[[ DATA TO PROCESS open ]]

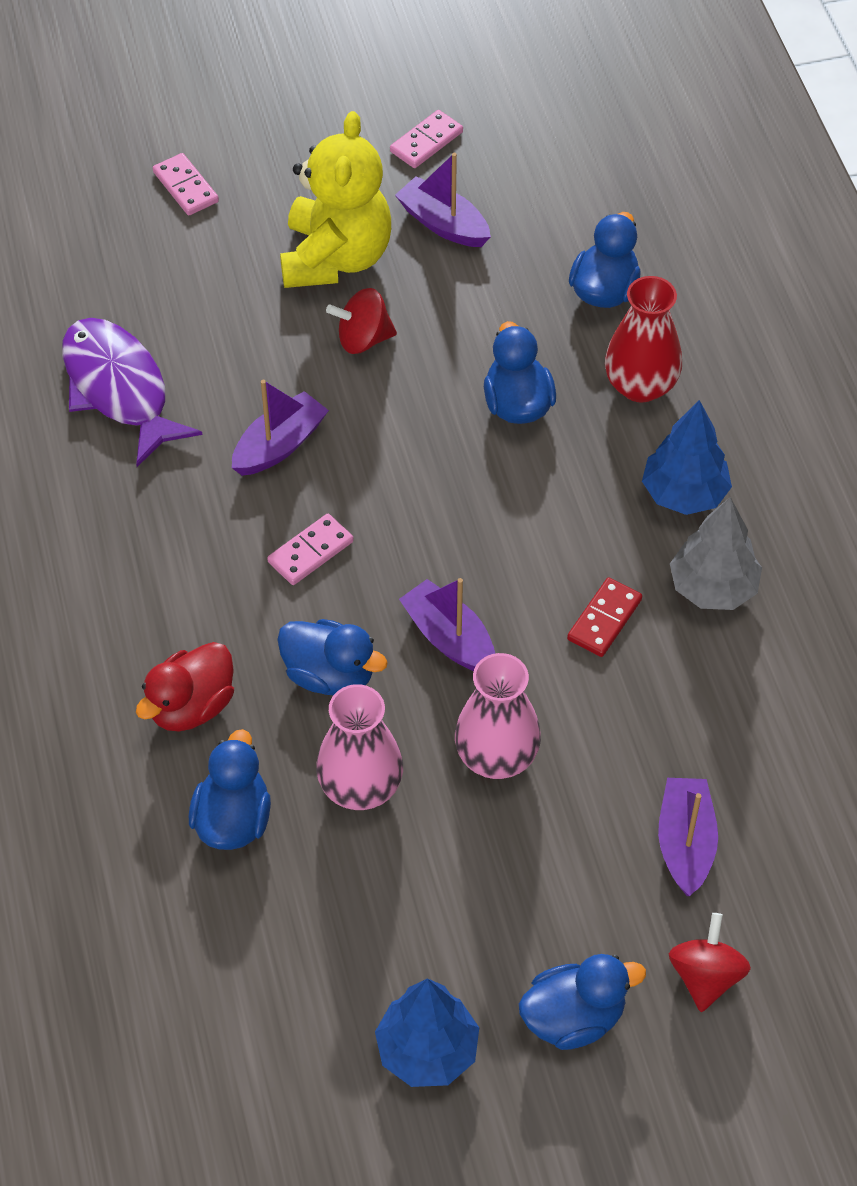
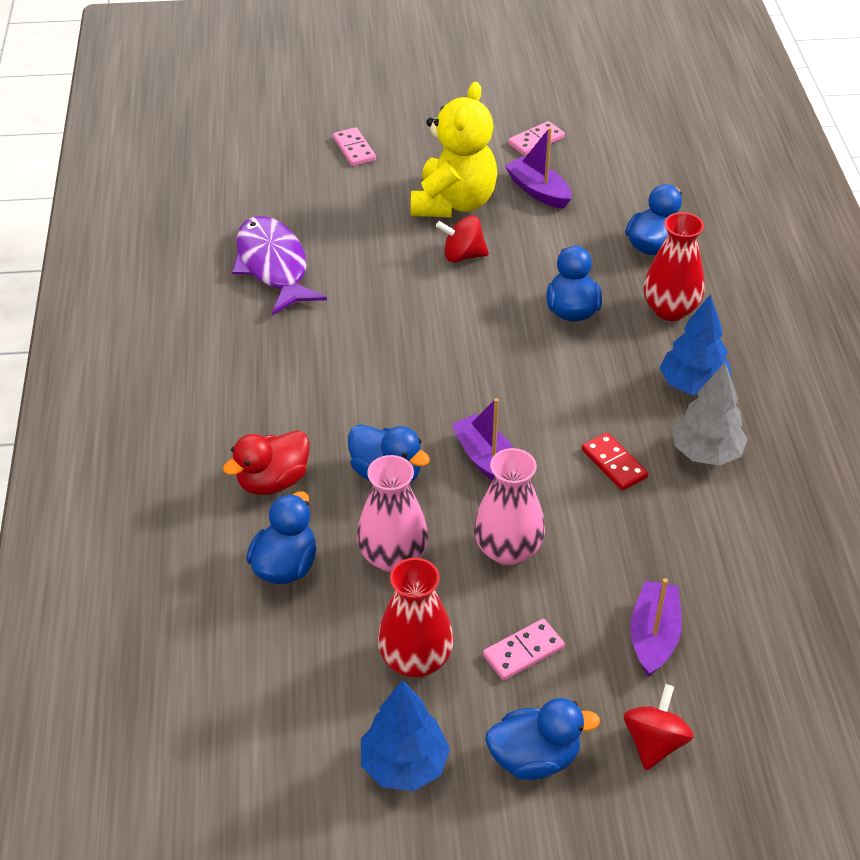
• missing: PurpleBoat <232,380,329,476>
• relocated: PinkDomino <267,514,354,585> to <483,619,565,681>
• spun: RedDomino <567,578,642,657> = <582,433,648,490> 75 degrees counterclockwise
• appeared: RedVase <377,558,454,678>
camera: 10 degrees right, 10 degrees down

[[ DATA TO PROCESS closed ]]

> [REQUIRED WORK] Copy out the lines starting at the one containing "75 degrees counterclockwise" and ending with the last line of the entries. Include nothing else.

> [SOLUTION TO THIS PROBLEM]
• spun: RedDomino <567,578,642,657> = <582,433,648,490> 75 degrees counterclockwise
• appeared: RedVase <377,558,454,678>
camera: 10 degrees right, 10 degrees down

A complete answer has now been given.